(Data items)
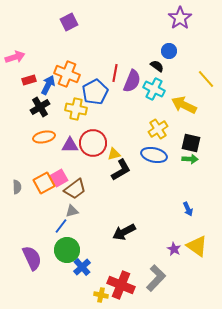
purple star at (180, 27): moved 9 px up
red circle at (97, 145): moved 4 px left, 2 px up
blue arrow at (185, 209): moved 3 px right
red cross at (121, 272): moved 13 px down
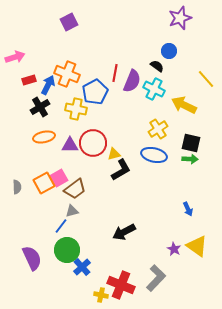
purple star at (180, 18): rotated 15 degrees clockwise
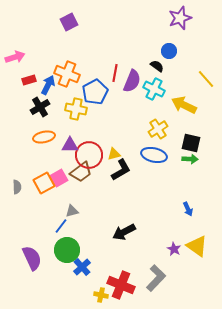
red circle at (93, 143): moved 4 px left, 12 px down
brown trapezoid at (75, 189): moved 6 px right, 17 px up
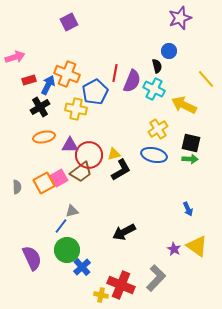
black semicircle at (157, 66): rotated 40 degrees clockwise
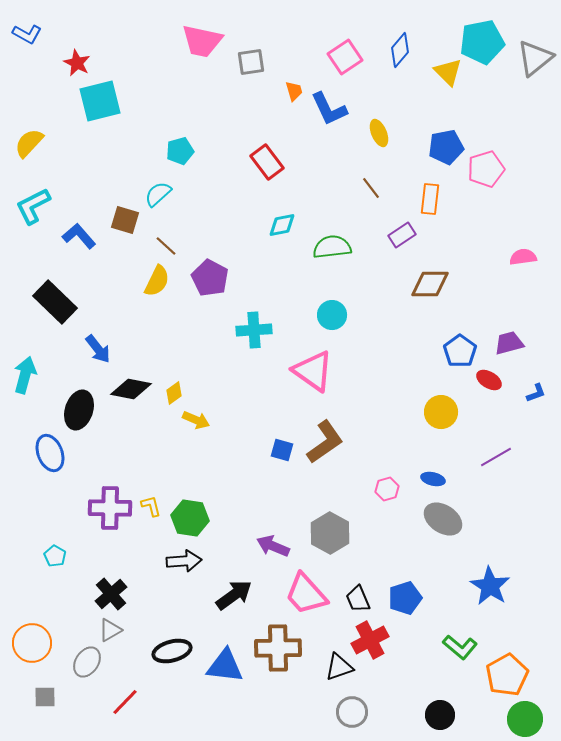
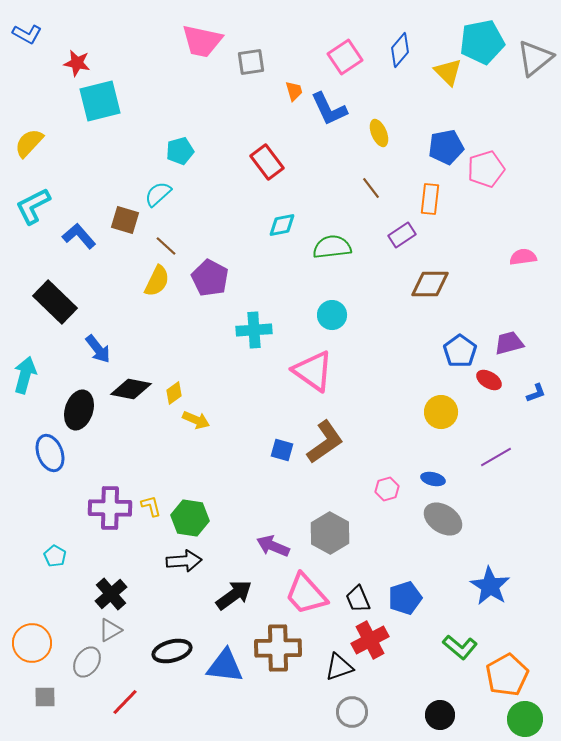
red star at (77, 63): rotated 16 degrees counterclockwise
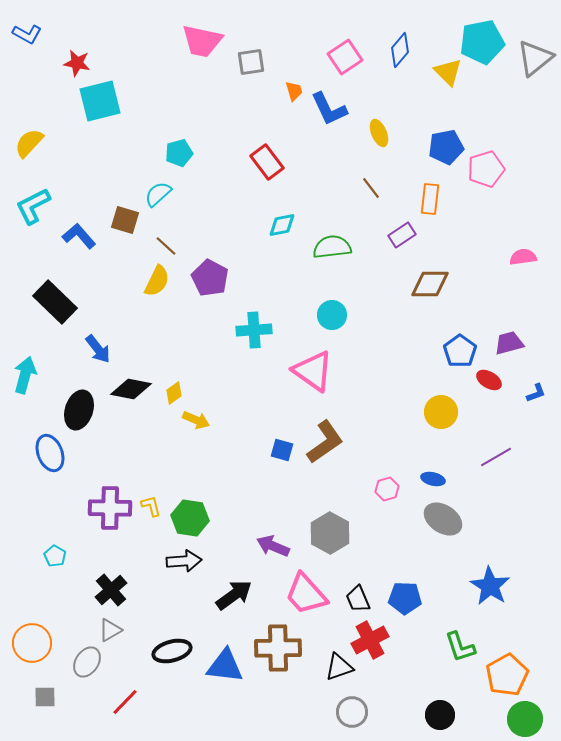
cyan pentagon at (180, 151): moved 1 px left, 2 px down
black cross at (111, 594): moved 4 px up
blue pentagon at (405, 598): rotated 20 degrees clockwise
green L-shape at (460, 647): rotated 32 degrees clockwise
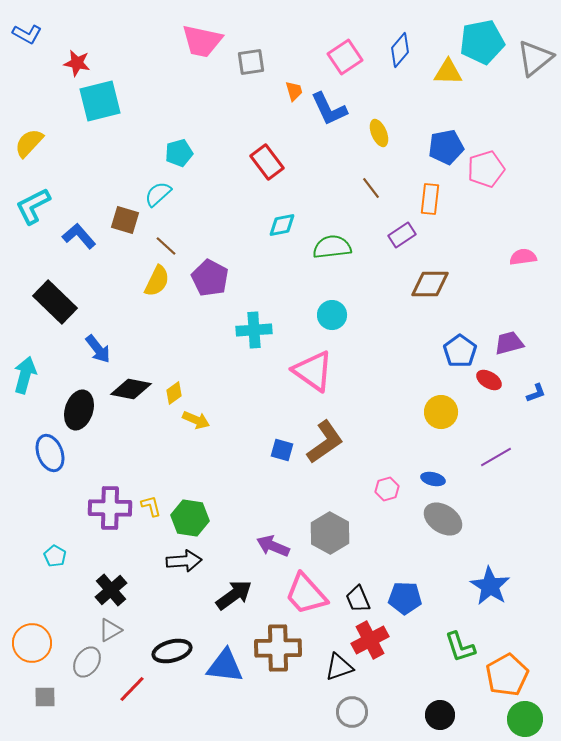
yellow triangle at (448, 72): rotated 44 degrees counterclockwise
red line at (125, 702): moved 7 px right, 13 px up
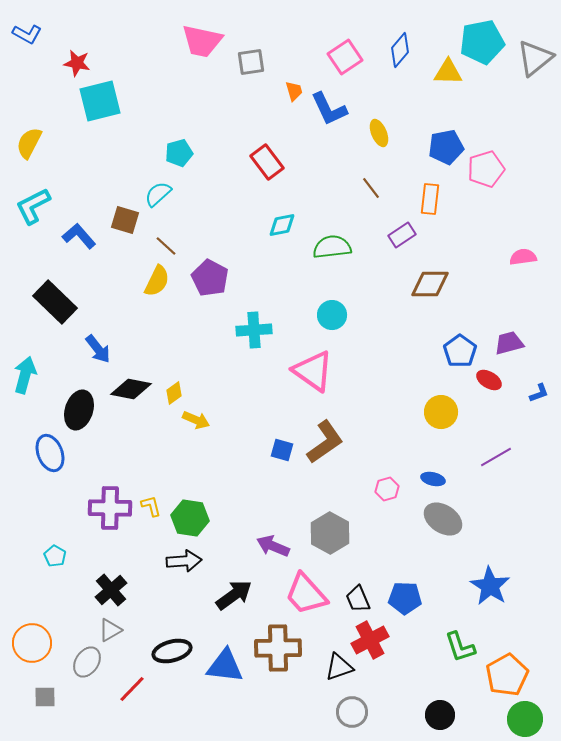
yellow semicircle at (29, 143): rotated 16 degrees counterclockwise
blue L-shape at (536, 393): moved 3 px right
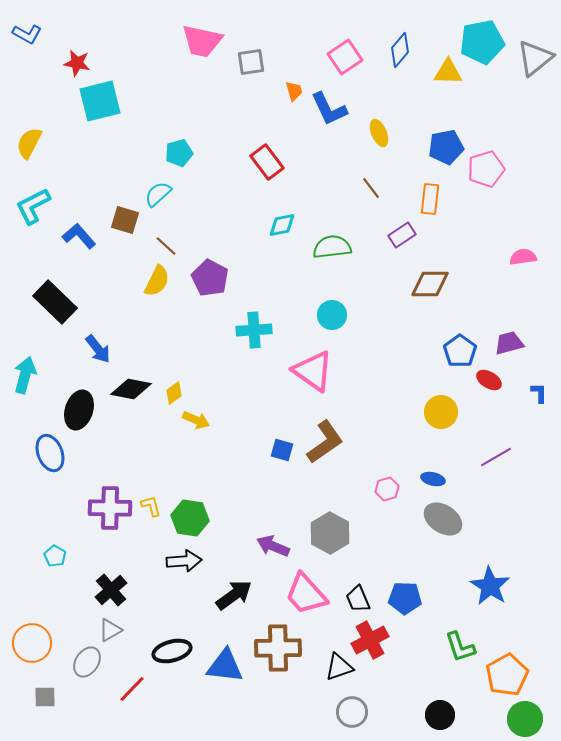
blue L-shape at (539, 393): rotated 70 degrees counterclockwise
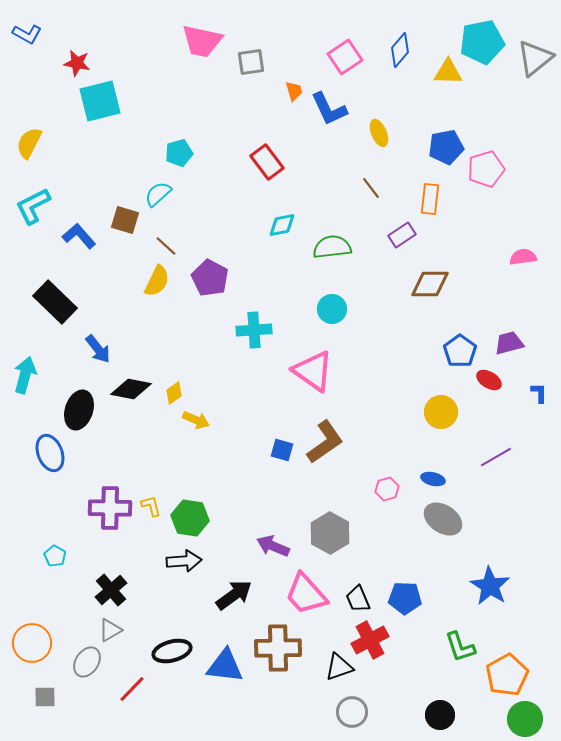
cyan circle at (332, 315): moved 6 px up
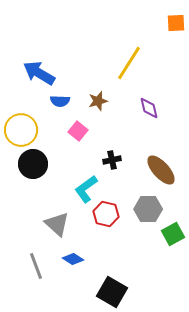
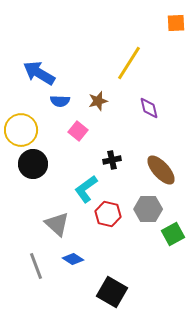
red hexagon: moved 2 px right
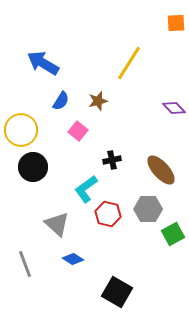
blue arrow: moved 4 px right, 10 px up
blue semicircle: moved 1 px right; rotated 60 degrees counterclockwise
purple diamond: moved 25 px right; rotated 30 degrees counterclockwise
black circle: moved 3 px down
gray line: moved 11 px left, 2 px up
black square: moved 5 px right
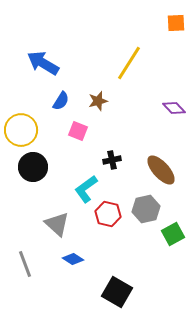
pink square: rotated 18 degrees counterclockwise
gray hexagon: moved 2 px left; rotated 12 degrees counterclockwise
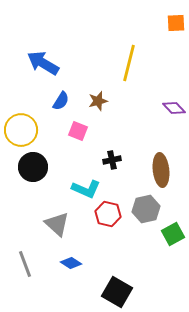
yellow line: rotated 18 degrees counterclockwise
brown ellipse: rotated 36 degrees clockwise
cyan L-shape: rotated 120 degrees counterclockwise
blue diamond: moved 2 px left, 4 px down
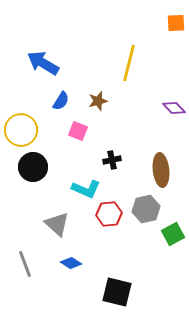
red hexagon: moved 1 px right; rotated 20 degrees counterclockwise
black square: rotated 16 degrees counterclockwise
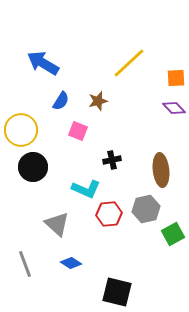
orange square: moved 55 px down
yellow line: rotated 33 degrees clockwise
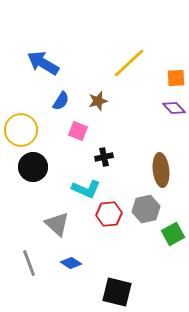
black cross: moved 8 px left, 3 px up
gray line: moved 4 px right, 1 px up
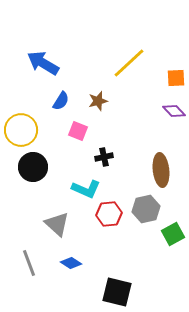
purple diamond: moved 3 px down
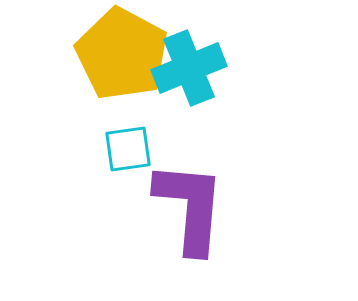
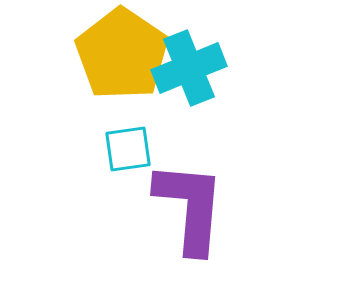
yellow pentagon: rotated 6 degrees clockwise
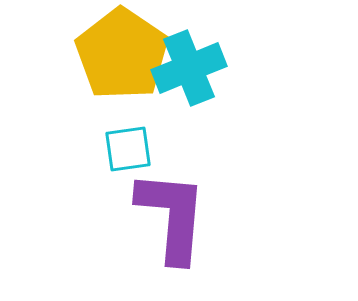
purple L-shape: moved 18 px left, 9 px down
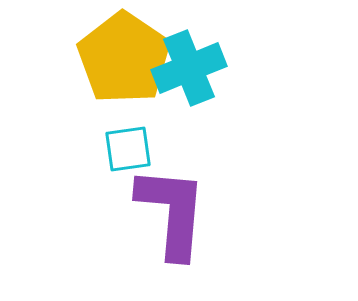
yellow pentagon: moved 2 px right, 4 px down
purple L-shape: moved 4 px up
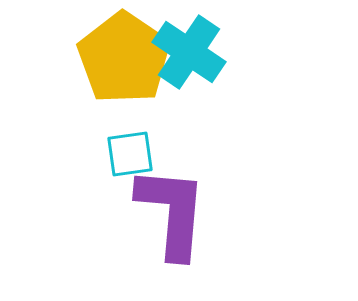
cyan cross: moved 16 px up; rotated 34 degrees counterclockwise
cyan square: moved 2 px right, 5 px down
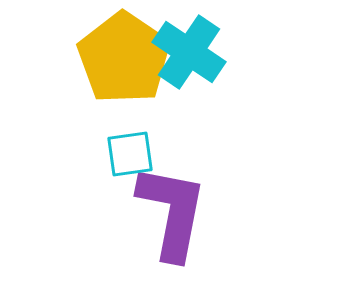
purple L-shape: rotated 6 degrees clockwise
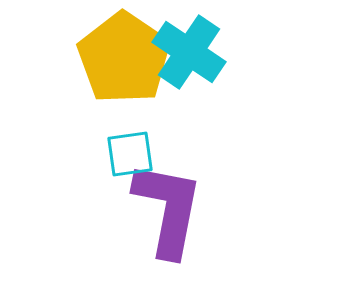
purple L-shape: moved 4 px left, 3 px up
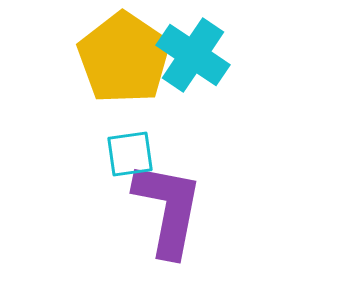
cyan cross: moved 4 px right, 3 px down
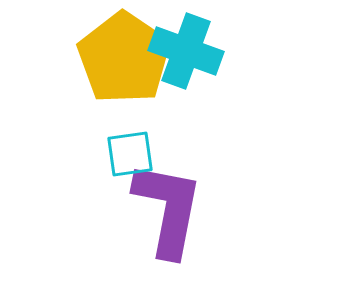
cyan cross: moved 7 px left, 4 px up; rotated 14 degrees counterclockwise
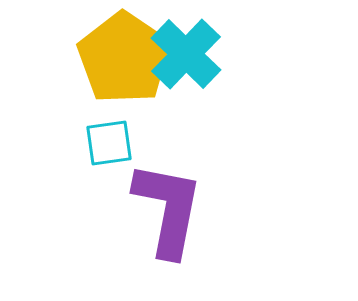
cyan cross: moved 3 px down; rotated 24 degrees clockwise
cyan square: moved 21 px left, 11 px up
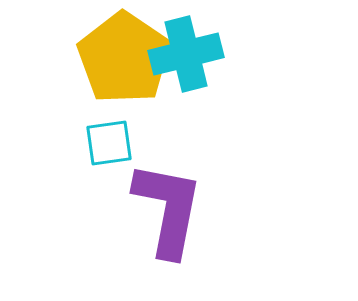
cyan cross: rotated 32 degrees clockwise
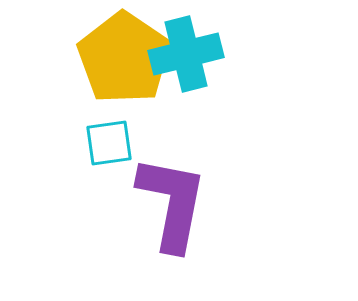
purple L-shape: moved 4 px right, 6 px up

[Exercise description] Please copy every line above word for word, leaving out the picture markers.

[Result for this exercise]
purple star at (180, 27): moved 9 px up
red circle at (97, 145): moved 4 px left, 2 px up
blue arrow at (185, 209): moved 3 px right
red cross at (121, 272): moved 13 px down
purple star at (180, 18): rotated 15 degrees clockwise
red circle at (93, 143): moved 4 px left, 12 px down
brown trapezoid at (75, 189): moved 6 px right, 17 px up
black semicircle at (157, 66): rotated 40 degrees clockwise
red star at (77, 63): rotated 16 degrees counterclockwise
cyan pentagon at (180, 151): moved 1 px left, 2 px down
black cross at (111, 594): moved 4 px up
blue pentagon at (405, 598): rotated 20 degrees clockwise
green L-shape at (460, 647): rotated 32 degrees clockwise
yellow triangle at (448, 72): rotated 44 degrees counterclockwise
red line at (125, 702): moved 7 px right, 13 px up
yellow semicircle at (29, 143): rotated 16 degrees counterclockwise
blue L-shape at (536, 393): moved 3 px right
blue L-shape at (539, 393): rotated 70 degrees counterclockwise
cyan circle at (332, 315): moved 6 px up
red hexagon: moved 2 px right
blue arrow: moved 4 px right, 10 px up
blue semicircle: moved 1 px right; rotated 60 degrees counterclockwise
purple diamond: moved 25 px right; rotated 30 degrees counterclockwise
black circle: moved 3 px down
gray line: moved 11 px left, 2 px up
black square: moved 5 px right
pink square: rotated 18 degrees counterclockwise
gray hexagon: moved 2 px left; rotated 12 degrees counterclockwise
yellow line: rotated 18 degrees counterclockwise
brown ellipse: rotated 36 degrees clockwise
cyan L-shape: rotated 120 degrees counterclockwise
blue diamond: moved 2 px left, 4 px down
red hexagon: moved 1 px right; rotated 20 degrees counterclockwise
black square: rotated 16 degrees counterclockwise
orange square: moved 55 px down
yellow line: rotated 33 degrees clockwise
black cross: moved 8 px left, 3 px up
gray line: moved 4 px right, 1 px up
purple diamond: moved 3 px down
yellow pentagon: rotated 6 degrees clockwise
purple L-shape: moved 18 px left, 9 px down
yellow pentagon: moved 2 px right, 4 px down
purple L-shape: moved 4 px up
cyan cross: moved 16 px up; rotated 34 degrees counterclockwise
cyan square: moved 2 px right, 5 px down
purple L-shape: rotated 6 degrees clockwise
purple L-shape: moved 4 px left, 3 px up
cyan cross: moved 4 px right, 3 px down
cyan cross: moved 7 px left, 4 px up; rotated 14 degrees counterclockwise
cyan cross: moved 3 px down; rotated 24 degrees clockwise
cyan square: moved 21 px left, 11 px up
cyan cross: rotated 32 degrees clockwise
purple L-shape: moved 4 px right, 6 px up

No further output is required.